=== REQUIRED WORK ===
Report every line of the records that includes the word "SCALE".

——

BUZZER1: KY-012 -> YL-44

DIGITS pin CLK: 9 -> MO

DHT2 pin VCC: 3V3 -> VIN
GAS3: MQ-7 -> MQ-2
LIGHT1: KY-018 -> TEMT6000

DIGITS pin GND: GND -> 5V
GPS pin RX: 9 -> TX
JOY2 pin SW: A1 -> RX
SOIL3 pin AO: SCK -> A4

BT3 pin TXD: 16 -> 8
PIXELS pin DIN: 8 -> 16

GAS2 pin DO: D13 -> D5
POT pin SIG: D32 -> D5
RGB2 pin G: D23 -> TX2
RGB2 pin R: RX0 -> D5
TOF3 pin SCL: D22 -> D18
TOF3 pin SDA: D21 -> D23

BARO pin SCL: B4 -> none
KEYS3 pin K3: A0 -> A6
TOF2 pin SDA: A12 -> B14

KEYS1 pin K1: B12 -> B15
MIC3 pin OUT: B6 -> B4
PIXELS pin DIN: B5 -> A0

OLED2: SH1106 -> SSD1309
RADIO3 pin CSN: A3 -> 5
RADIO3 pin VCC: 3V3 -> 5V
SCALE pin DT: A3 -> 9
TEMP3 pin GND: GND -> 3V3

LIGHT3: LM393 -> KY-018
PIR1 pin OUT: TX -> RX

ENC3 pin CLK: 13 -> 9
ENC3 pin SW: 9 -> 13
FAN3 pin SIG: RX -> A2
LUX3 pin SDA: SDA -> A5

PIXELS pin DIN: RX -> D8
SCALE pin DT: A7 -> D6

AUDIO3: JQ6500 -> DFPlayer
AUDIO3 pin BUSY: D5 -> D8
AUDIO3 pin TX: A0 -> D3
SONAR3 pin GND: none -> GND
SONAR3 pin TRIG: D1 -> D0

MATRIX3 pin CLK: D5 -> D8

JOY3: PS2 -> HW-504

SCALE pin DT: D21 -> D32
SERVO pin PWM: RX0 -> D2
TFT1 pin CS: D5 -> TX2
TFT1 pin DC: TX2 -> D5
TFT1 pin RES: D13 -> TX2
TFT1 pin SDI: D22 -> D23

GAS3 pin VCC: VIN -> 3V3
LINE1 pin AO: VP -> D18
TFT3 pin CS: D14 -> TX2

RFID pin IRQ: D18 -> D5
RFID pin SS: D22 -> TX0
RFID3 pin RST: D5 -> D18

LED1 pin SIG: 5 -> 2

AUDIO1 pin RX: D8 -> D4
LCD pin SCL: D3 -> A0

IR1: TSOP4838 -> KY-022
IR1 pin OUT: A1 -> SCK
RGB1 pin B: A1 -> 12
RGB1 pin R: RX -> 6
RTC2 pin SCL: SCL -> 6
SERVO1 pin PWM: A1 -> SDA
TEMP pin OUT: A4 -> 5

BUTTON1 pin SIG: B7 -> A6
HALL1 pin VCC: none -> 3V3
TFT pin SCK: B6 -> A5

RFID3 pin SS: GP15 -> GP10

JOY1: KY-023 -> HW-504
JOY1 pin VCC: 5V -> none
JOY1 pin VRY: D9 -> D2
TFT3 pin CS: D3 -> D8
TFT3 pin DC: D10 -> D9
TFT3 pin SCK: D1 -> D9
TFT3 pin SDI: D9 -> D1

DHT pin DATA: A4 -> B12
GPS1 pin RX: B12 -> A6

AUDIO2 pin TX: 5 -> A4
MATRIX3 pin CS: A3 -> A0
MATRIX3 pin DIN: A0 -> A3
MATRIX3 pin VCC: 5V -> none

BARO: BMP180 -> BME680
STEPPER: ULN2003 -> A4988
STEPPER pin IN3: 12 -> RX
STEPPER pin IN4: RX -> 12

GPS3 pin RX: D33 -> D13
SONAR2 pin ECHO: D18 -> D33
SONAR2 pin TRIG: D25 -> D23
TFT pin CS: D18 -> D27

——

=== EXPECTED ANSWER ===
SCALE pin DT: A3 -> 9
SCALE pin DT: A7 -> D6
SCALE pin DT: D21 -> D32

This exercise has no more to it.